*** DATA TO PROCESS Section Begins ***

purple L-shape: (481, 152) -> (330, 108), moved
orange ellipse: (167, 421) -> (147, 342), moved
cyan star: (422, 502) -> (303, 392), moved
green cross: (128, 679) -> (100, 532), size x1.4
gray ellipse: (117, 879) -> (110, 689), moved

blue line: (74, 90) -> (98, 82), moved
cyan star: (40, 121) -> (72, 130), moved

*** DATA TO PROCESS Section Ends ***
*** DATA TO PROCESS Section Begins ***

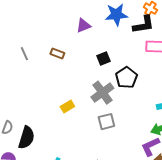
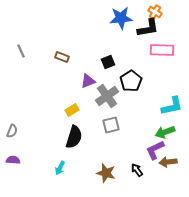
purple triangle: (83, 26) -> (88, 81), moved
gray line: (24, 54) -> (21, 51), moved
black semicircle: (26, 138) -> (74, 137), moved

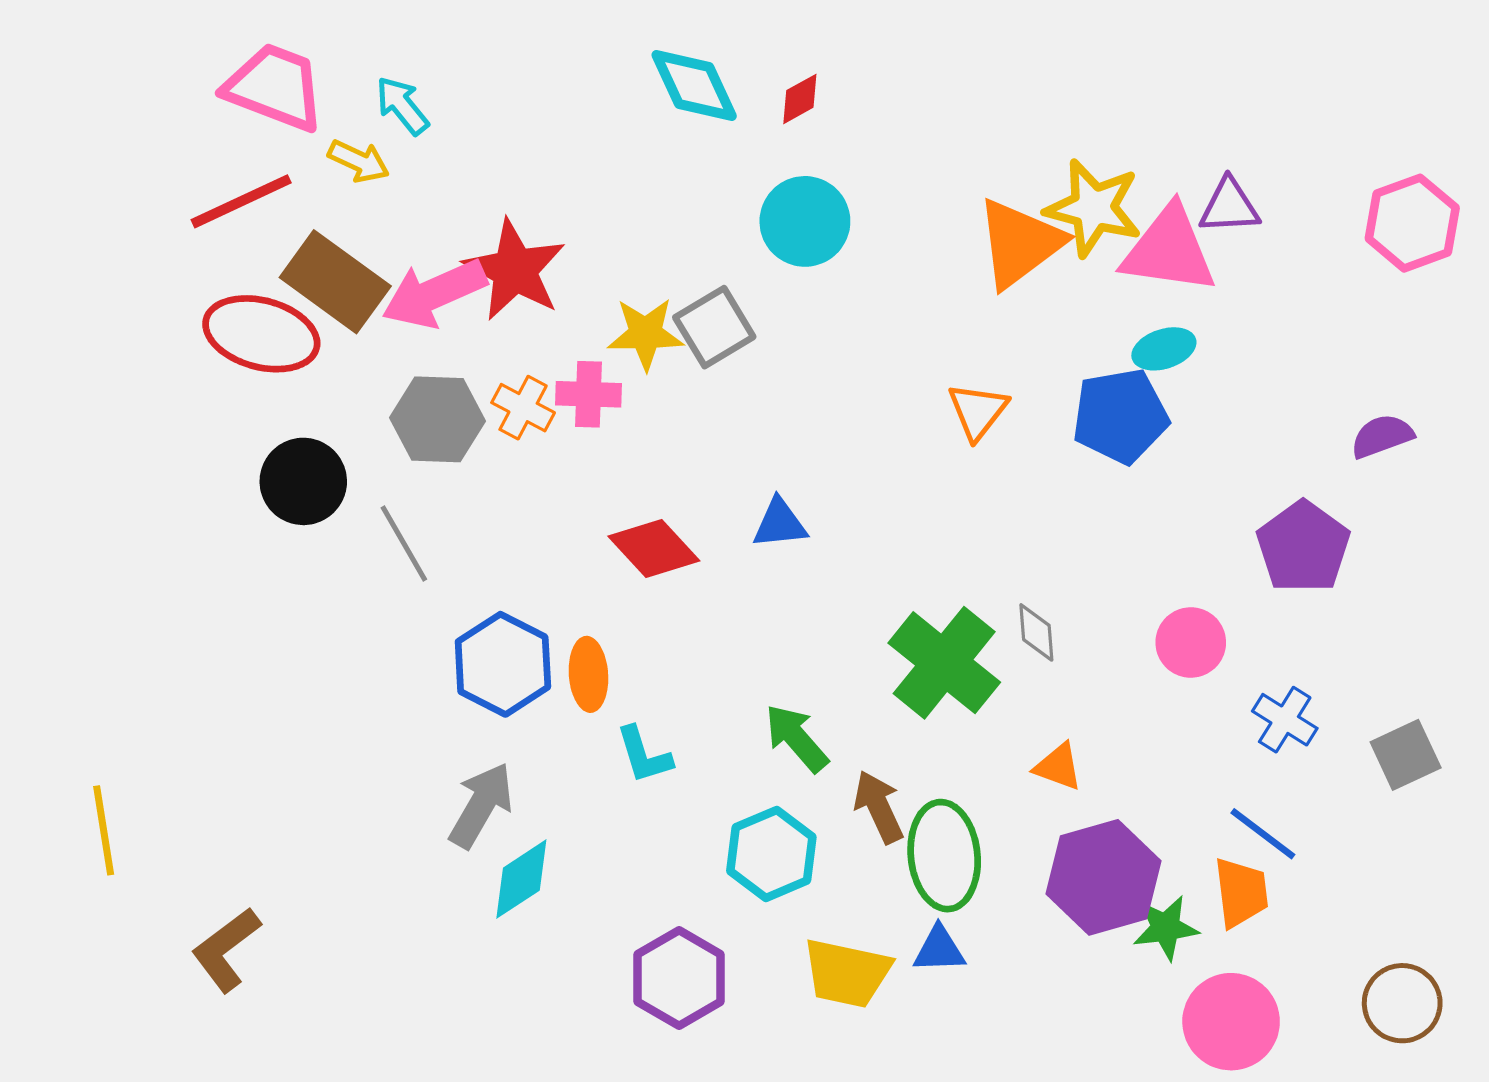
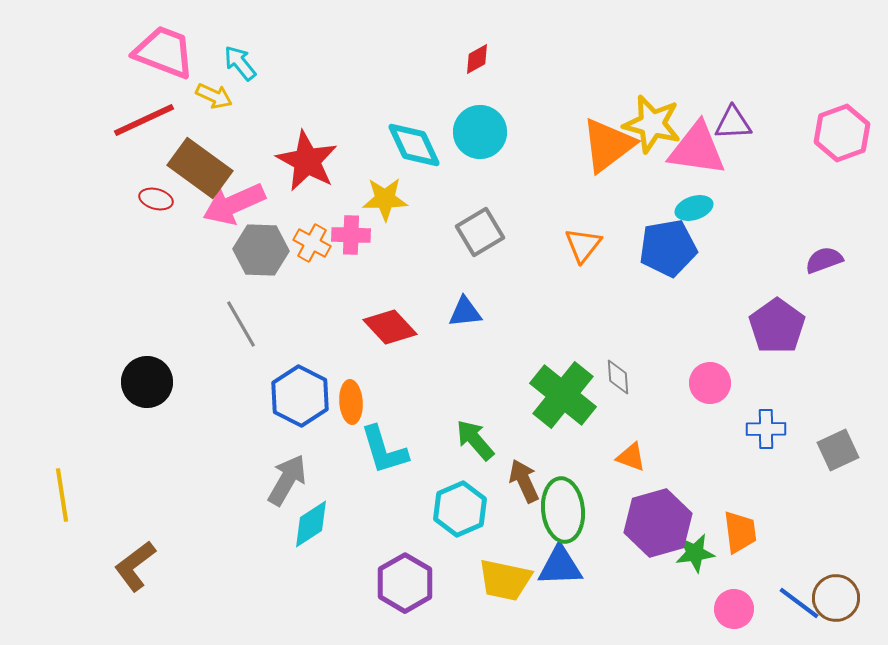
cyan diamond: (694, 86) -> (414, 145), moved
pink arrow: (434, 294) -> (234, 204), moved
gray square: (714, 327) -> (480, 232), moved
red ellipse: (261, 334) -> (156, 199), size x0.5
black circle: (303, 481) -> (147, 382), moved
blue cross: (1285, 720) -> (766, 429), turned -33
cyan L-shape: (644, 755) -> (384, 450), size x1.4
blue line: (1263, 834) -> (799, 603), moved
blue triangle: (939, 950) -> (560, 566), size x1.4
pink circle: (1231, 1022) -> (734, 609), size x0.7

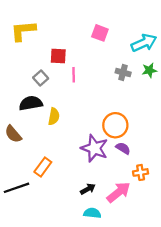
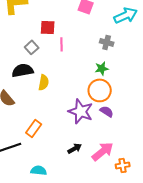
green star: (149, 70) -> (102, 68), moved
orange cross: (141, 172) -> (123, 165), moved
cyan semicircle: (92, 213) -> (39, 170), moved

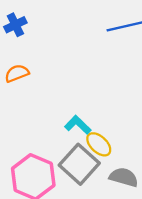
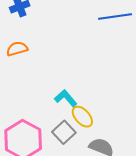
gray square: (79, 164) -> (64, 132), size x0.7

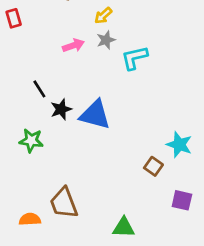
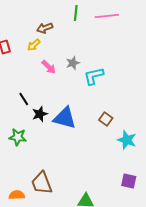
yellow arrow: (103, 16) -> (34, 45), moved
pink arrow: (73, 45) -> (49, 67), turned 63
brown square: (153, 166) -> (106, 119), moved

*** DATA TO PROCESS Section Ends ***

*WHAT IS EXPECTED*
Above is a listing; print exactly its lines from the one with "purple L-shape: (481, 152)" through the one with "cyan star: (40, 121) -> (72, 130), moved", and no other lines.

*WRITTEN SOLUTION*
purple L-shape: (481, 152) -> (330, 108), moved
orange ellipse: (167, 421) -> (147, 342), moved
cyan star: (422, 502) -> (303, 392), moved
green cross: (128, 679) -> (100, 532), size x1.4
gray ellipse: (117, 879) -> (110, 689), moved

blue line: (74, 90) -> (98, 82), moved
cyan star: (40, 121) -> (72, 130), moved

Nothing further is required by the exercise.